Given records:
►

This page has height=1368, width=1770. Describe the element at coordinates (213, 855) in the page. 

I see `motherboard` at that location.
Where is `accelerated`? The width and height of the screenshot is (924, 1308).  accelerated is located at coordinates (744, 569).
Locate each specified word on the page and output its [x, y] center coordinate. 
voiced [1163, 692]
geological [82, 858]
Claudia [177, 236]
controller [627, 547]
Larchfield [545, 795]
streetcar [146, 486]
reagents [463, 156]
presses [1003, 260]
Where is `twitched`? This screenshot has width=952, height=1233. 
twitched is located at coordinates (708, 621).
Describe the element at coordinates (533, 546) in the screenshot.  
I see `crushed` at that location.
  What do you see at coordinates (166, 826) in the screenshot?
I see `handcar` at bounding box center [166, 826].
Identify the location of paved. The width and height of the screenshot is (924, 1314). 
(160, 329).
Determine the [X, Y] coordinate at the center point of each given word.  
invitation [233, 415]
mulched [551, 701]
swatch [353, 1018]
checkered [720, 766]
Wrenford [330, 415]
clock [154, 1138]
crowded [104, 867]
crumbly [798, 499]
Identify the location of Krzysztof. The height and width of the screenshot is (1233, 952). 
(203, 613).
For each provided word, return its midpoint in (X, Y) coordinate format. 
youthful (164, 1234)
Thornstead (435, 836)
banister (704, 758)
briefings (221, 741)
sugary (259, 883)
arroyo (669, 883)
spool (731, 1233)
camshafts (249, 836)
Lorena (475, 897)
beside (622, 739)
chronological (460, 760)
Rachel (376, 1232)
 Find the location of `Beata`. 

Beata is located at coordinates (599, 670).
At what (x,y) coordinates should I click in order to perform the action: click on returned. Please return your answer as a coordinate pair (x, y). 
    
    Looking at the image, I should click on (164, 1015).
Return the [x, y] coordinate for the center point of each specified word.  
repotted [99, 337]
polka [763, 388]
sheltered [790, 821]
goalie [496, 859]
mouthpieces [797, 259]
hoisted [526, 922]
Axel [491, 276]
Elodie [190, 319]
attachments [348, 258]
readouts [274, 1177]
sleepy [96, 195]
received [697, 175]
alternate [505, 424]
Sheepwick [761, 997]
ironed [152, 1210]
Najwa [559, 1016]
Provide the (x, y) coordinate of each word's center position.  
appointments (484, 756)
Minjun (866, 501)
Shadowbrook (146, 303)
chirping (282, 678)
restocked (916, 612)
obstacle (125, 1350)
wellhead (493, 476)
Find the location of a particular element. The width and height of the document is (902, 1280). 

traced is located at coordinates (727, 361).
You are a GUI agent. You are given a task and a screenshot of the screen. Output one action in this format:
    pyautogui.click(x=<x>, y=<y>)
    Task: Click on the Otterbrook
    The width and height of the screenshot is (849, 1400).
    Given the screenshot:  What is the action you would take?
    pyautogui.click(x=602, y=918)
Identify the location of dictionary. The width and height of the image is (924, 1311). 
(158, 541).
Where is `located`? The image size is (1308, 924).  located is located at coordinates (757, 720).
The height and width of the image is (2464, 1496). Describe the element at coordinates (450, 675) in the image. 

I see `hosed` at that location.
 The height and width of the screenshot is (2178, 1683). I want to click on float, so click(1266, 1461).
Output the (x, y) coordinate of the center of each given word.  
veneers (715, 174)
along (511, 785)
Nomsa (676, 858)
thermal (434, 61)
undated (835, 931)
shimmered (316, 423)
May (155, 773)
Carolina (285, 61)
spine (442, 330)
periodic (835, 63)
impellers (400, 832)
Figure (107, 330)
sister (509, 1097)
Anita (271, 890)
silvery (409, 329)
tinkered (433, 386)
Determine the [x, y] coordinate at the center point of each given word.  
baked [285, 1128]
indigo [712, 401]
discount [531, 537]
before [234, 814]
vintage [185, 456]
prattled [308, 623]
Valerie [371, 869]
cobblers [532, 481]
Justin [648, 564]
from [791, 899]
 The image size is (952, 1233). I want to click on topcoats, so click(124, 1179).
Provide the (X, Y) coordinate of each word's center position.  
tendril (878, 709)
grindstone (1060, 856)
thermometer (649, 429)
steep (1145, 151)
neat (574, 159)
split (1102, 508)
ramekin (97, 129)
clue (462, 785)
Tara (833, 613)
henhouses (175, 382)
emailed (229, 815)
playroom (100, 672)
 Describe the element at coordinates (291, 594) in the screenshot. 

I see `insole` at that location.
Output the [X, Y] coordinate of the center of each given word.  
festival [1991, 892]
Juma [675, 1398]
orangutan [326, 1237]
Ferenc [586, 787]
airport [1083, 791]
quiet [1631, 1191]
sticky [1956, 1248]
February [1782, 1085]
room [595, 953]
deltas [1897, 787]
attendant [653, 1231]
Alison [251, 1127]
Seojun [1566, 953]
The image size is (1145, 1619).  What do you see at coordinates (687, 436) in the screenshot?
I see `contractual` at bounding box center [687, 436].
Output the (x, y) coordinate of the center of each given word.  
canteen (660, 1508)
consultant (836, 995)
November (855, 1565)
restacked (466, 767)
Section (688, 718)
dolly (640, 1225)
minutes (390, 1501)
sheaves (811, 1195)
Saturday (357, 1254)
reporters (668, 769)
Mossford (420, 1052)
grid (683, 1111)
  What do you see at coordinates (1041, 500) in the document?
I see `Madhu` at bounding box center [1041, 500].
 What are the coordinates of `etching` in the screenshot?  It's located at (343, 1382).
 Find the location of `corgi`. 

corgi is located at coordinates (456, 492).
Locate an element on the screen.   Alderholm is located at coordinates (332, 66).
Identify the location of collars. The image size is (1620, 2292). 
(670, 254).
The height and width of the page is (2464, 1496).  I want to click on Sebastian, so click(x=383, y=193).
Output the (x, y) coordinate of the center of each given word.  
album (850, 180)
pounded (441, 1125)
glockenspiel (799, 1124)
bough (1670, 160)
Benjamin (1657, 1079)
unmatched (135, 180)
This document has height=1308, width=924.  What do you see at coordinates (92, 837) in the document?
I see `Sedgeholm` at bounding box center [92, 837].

◄

Work required: Put every line of the listing above into a JSON list of strings, one string per line, leaving out blank lines.

Expected answer:
[
  "This page has height=1368, width=1770. Describe the element at coordinates (213, 855) in the page. ",
  "I see `motherboard` at that location.",
  "Where is `accelerated`? The width and height of the screenshot is (924, 1308).  accelerated is located at coordinates (744, 569).",
  "Locate each specified word on the page and output its [x, y] center coordinate. ",
  "voiced [1163, 692]",
  "geological [82, 858]",
  "Claudia [177, 236]",
  "controller [627, 547]",
  "Larchfield [545, 795]",
  "streetcar [146, 486]",
  "reagents [463, 156]",
  "presses [1003, 260]",
  "Where is `twitched`? This screenshot has width=952, height=1233. ",
  "twitched is located at coordinates (708, 621).",
  "Describe the element at coordinates (533, 546) in the screenshot.  ",
  "I see `crushed` at that location.",
  "  What do you see at coordinates (166, 826) in the screenshot?",
  "I see `handcar` at bounding box center [166, 826].",
  "Identify the location of paved. The width and height of the screenshot is (924, 1314). ",
  "(160, 329).",
  "Determine the [X, Y] coordinate at the center point of each given word.  ",
  "invitation [233, 415]",
  "mulched [551, 701]",
  "swatch [353, 1018]",
  "checkered [720, 766]",
  "Wrenford [330, 415]",
  "clock [154, 1138]",
  "crowded [104, 867]",
  "crumbly [798, 499]",
  "Identify the location of Krzysztof. The height and width of the screenshot is (1233, 952). ",
  "(203, 613).",
  "For each provided word, return its midpoint in (X, Y) coordinate format. ",
  "youthful (164, 1234)",
  "Thornstead (435, 836)",
  "banister (704, 758)",
  "briefings (221, 741)",
  "sugary (259, 883)",
  "arroyo (669, 883)",
  "spool (731, 1233)",
  "camshafts (249, 836)",
  "Lorena (475, 897)",
  "beside (622, 739)",
  "chronological (460, 760)",
  "Rachel (376, 1232)",
  " Find the location of `Beata`. ",
  "Beata is located at coordinates (599, 670).",
  "At what (x,y) coordinates should I click in order to perform the action: click on returned. Please return your answer as a coordinate pair (x, y). ",
  "    Looking at the image, I should click on (164, 1015).",
  "Return the [x, y] coordinate for the center point of each specified word.  ",
  "repotted [99, 337]",
  "polka [763, 388]",
  "sheltered [790, 821]",
  "goalie [496, 859]",
  "mouthpieces [797, 259]",
  "hoisted [526, 922]",
  "Axel [491, 276]",
  "Elodie [190, 319]",
  "attachments [348, 258]",
  "readouts [274, 1177]",
  "sleepy [96, 195]",
  "received [697, 175]",
  "alternate [505, 424]",
  "Sheepwick [761, 997]",
  "ironed [152, 1210]",
  "Najwa [559, 1016]",
  "Provide the (x, y) coordinate of each word's center position.  ",
  "appointments (484, 756)",
  "Minjun (866, 501)",
  "Shadowbrook (146, 303)",
  "chirping (282, 678)",
  "restocked (916, 612)",
  "obstacle (125, 1350)",
  "wellhead (493, 476)",
  "Find the location of a particular element. The width and height of the document is (902, 1280). ",
  "traced is located at coordinates (727, 361).",
  "You are a GUI agent. You are given a task and a screenshot of the screen. Output one action in this format:",
  "    pyautogui.click(x=<x>, y=<y>)",
  "    Task: Click on the Otterbrook",
  "    The width and height of the screenshot is (849, 1400).",
  "    Given the screenshot:  What is the action you would take?",
  "    pyautogui.click(x=602, y=918)",
  "Identify the location of dictionary. The width and height of the image is (924, 1311). ",
  "(158, 541).",
  "Where is `located`? The image size is (1308, 924).  located is located at coordinates (757, 720).",
  "The height and width of the image is (2464, 1496). Describe the element at coordinates (450, 675) in the image. ",
  "I see `hosed` at that location.",
  " The height and width of the screenshot is (2178, 1683). I want to click on float, so click(1266, 1461).",
  "Output the (x, y) coordinate of the center of each given word.  ",
  "veneers (715, 174)",
  "along (511, 785)",
  "Nomsa (676, 858)",
  "thermal (434, 61)",
  "undated (835, 931)",
  "shimmered (316, 423)",
  "May (155, 773)",
  "Carolina (285, 61)",
  "spine (442, 330)",
  "periodic (835, 63)",
  "impellers (400, 832)",
  "Figure (107, 330)",
  "sister (509, 1097)",
  "Anita (271, 890)",
  "silvery (409, 329)",
  "tinkered (433, 386)",
  "Determine the [x, y] coordinate at the center point of each given word.  ",
  "baked [285, 1128]",
  "indigo [712, 401]",
  "discount [531, 537]",
  "before [234, 814]",
  "vintage [185, 456]",
  "prattled [308, 623]",
  "Valerie [371, 869]",
  "cobblers [532, 481]",
  "Justin [648, 564]",
  "from [791, 899]",
  " The image size is (952, 1233). I want to click on topcoats, so click(124, 1179).",
  "Provide the (X, Y) coordinate of each word's center position.  ",
  "tendril (878, 709)",
  "grindstone (1060, 856)",
  "thermometer (649, 429)",
  "steep (1145, 151)",
  "neat (574, 159)",
  "split (1102, 508)",
  "ramekin (97, 129)",
  "clue (462, 785)",
  "Tara (833, 613)",
  "henhouses (175, 382)",
  "emailed (229, 815)",
  "playroom (100, 672)",
  " Describe the element at coordinates (291, 594) in the screenshot. ",
  "I see `insole` at that location.",
  "Output the [X, Y] coordinate of the center of each given word.  ",
  "festival [1991, 892]",
  "Juma [675, 1398]",
  "orangutan [326, 1237]",
  "Ferenc [586, 787]",
  "airport [1083, 791]",
  "quiet [1631, 1191]",
  "sticky [1956, 1248]",
  "February [1782, 1085]",
  "room [595, 953]",
  "deltas [1897, 787]",
  "attendant [653, 1231]",
  "Alison [251, 1127]",
  "Seojun [1566, 953]",
  "The image size is (1145, 1619).  What do you see at coordinates (687, 436) in the screenshot?",
  "I see `contractual` at bounding box center [687, 436].",
  "Output the (x, y) coordinate of the center of each given word.  ",
  "canteen (660, 1508)",
  "consultant (836, 995)",
  "November (855, 1565)",
  "restacked (466, 767)",
  "Section (688, 718)",
  "dolly (640, 1225)",
  "minutes (390, 1501)",
  "sheaves (811, 1195)",
  "Saturday (357, 1254)",
  "reporters (668, 769)",
  "Mossford (420, 1052)",
  "grid (683, 1111)",
  "  What do you see at coordinates (1041, 500) in the document?",
  "I see `Madhu` at bounding box center [1041, 500].",
  " What are the coordinates of `etching` in the screenshot?  It's located at (343, 1382).",
  " Find the location of `corgi`. ",
  "corgi is located at coordinates (456, 492).",
  "Locate an element on the screen.   Alderholm is located at coordinates (332, 66).",
  "Identify the location of collars. The image size is (1620, 2292). ",
  "(670, 254).",
  "The height and width of the page is (2464, 1496).  I want to click on Sebastian, so click(x=383, y=193).",
  "Output the (x, y) coordinate of the center of each given word.  ",
  "album (850, 180)",
  "pounded (441, 1125)",
  "glockenspiel (799, 1124)",
  "bough (1670, 160)",
  "Benjamin (1657, 1079)",
  "unmatched (135, 180)",
  "This document has height=1308, width=924.  What do you see at coordinates (92, 837) in the document?",
  "I see `Sedgeholm` at bounding box center [92, 837]."
]